- **Scene difference descriptions**
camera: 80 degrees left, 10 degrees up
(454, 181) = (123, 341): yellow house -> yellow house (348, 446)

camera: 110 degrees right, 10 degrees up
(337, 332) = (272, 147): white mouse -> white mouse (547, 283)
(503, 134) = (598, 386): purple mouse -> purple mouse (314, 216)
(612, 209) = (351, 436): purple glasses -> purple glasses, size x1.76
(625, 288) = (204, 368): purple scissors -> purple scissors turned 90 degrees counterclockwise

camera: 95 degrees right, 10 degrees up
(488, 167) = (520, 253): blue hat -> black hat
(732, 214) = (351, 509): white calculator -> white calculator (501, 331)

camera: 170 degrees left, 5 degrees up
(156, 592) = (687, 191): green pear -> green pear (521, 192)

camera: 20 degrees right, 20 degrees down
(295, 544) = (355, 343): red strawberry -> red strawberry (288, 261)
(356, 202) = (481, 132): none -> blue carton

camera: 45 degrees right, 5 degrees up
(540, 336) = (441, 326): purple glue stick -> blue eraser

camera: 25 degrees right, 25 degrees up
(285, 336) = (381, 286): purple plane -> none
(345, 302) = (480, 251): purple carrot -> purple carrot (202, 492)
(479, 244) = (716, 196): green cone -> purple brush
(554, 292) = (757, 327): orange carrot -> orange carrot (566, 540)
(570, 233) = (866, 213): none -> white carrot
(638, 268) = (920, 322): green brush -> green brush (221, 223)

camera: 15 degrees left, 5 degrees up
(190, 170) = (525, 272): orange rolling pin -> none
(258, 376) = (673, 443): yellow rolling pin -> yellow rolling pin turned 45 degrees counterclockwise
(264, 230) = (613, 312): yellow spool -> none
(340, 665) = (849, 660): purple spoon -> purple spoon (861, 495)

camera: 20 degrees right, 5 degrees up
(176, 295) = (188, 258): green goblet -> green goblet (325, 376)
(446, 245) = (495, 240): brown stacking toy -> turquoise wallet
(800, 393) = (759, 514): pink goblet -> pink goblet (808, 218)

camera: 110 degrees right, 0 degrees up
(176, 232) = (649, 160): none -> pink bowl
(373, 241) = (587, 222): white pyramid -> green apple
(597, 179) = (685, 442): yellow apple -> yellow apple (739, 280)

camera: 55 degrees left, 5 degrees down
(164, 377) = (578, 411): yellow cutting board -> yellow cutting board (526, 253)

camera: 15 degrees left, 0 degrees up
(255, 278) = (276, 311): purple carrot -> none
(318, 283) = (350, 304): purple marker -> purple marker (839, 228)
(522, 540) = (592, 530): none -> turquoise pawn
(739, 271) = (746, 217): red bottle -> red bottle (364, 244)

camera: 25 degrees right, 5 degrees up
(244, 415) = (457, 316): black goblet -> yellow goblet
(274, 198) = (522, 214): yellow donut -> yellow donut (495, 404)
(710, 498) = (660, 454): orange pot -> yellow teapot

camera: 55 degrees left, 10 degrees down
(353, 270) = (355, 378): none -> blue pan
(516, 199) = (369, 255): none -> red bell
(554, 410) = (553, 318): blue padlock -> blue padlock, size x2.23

- **ABOUT THIS EXERCISE**
Verbatim output is expected for the lines from the start of the data to the line in which "(337, 332) = (272, 147): white" appears, both included.

- **ANSWER FOR THE TASK**
camera: 80 degrees left, 10 degrees up
(454, 181) = (123, 341): yellow house -> yellow house (348, 446)

camera: 110 degrees right, 10 degrees up
(337, 332) = (272, 147): white mouse -> white mouse (547, 283)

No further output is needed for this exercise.